Dataset excerpts:
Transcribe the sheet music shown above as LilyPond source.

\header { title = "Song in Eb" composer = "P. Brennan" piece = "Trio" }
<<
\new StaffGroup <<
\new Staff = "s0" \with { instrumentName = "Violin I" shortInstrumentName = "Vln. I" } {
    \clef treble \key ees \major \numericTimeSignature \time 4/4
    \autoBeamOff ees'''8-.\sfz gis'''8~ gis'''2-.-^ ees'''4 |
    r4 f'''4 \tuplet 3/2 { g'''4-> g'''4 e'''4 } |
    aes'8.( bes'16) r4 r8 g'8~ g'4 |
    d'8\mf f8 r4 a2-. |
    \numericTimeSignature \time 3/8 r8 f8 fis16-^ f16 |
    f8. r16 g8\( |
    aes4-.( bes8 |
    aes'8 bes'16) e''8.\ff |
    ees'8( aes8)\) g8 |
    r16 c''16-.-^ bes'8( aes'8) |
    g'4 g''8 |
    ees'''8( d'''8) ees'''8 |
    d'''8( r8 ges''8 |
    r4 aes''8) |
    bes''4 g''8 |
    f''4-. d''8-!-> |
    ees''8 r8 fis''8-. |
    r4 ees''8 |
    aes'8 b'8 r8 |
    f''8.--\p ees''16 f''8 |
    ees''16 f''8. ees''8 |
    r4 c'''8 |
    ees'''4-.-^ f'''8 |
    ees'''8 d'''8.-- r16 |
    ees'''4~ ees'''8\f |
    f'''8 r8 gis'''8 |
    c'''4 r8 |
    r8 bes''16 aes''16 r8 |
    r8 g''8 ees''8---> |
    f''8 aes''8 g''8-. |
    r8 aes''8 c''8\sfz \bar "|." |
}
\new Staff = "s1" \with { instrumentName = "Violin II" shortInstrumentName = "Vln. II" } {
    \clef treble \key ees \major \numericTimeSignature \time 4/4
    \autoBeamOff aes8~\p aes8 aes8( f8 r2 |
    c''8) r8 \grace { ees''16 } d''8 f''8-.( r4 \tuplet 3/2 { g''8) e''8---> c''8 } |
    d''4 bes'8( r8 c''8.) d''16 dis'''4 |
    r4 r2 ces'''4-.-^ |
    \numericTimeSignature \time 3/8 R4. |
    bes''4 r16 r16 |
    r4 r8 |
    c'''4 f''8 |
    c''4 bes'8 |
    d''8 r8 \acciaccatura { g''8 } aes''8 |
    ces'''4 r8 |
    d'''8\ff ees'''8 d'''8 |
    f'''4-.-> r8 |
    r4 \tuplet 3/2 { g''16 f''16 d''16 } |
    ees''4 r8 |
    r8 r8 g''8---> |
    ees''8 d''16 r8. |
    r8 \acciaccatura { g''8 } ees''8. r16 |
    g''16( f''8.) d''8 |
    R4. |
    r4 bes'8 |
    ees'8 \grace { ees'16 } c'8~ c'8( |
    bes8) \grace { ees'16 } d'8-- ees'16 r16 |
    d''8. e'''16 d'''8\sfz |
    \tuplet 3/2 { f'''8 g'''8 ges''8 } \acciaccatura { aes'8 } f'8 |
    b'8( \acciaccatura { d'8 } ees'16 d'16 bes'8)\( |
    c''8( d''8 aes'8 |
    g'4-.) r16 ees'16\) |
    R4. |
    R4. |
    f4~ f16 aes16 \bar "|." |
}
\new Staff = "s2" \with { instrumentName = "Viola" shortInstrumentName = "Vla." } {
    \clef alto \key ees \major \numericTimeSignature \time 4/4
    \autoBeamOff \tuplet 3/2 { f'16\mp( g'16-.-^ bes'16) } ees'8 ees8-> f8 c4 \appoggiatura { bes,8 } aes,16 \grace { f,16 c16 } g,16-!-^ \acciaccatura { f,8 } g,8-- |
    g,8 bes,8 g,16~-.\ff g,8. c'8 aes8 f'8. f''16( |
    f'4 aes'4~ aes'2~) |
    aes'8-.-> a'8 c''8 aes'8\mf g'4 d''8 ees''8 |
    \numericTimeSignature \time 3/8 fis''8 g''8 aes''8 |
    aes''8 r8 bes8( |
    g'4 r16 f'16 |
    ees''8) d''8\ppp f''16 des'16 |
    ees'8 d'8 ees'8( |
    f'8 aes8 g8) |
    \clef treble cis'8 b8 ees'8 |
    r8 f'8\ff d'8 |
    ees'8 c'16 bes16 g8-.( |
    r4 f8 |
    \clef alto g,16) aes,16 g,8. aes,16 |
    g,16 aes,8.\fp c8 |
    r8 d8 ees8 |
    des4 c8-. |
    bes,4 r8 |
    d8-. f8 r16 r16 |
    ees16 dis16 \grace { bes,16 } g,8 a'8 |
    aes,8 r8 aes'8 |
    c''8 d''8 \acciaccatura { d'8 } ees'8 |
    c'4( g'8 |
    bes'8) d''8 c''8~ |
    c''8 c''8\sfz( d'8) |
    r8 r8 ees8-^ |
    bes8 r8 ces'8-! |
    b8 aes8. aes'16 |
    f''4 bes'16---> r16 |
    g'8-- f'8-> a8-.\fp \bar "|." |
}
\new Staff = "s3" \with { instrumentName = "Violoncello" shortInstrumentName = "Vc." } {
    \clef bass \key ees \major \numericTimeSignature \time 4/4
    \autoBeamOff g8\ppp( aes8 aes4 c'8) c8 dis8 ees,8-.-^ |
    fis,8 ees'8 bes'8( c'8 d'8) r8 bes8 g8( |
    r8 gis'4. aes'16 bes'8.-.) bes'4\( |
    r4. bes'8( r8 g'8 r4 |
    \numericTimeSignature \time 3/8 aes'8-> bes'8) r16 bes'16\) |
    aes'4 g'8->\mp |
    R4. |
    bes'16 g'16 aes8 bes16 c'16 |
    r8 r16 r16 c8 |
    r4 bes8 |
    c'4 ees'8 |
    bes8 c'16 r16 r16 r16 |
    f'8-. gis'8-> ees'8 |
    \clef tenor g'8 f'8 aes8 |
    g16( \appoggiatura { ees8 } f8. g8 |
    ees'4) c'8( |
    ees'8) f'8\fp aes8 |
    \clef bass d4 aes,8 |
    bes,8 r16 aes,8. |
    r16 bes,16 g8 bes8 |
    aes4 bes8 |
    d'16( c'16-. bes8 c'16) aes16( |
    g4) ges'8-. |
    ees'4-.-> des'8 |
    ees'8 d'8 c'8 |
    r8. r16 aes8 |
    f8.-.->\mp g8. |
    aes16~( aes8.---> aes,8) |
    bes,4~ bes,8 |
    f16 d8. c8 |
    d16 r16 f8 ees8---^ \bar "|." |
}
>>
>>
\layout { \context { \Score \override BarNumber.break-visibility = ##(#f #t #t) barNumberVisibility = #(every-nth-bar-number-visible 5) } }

Objective: Locate each line in the data containing the string "clef" and copy those lines.

Solution to this exercise:
    \clef treble \key ees \major \numericTimeSignature \time 4/4
    \clef treble \key ees \major \numericTimeSignature \time 4/4
    \clef alto \key ees \major \numericTimeSignature \time 4/4
    \clef treble cis'8 b8 ees'8 |
    \clef alto g,16) aes,16 g,8. aes,16 |
    \clef bass \key ees \major \numericTimeSignature \time 4/4
    \clef tenor g'8 f'8 aes8 |
    \clef bass d4 aes,8 |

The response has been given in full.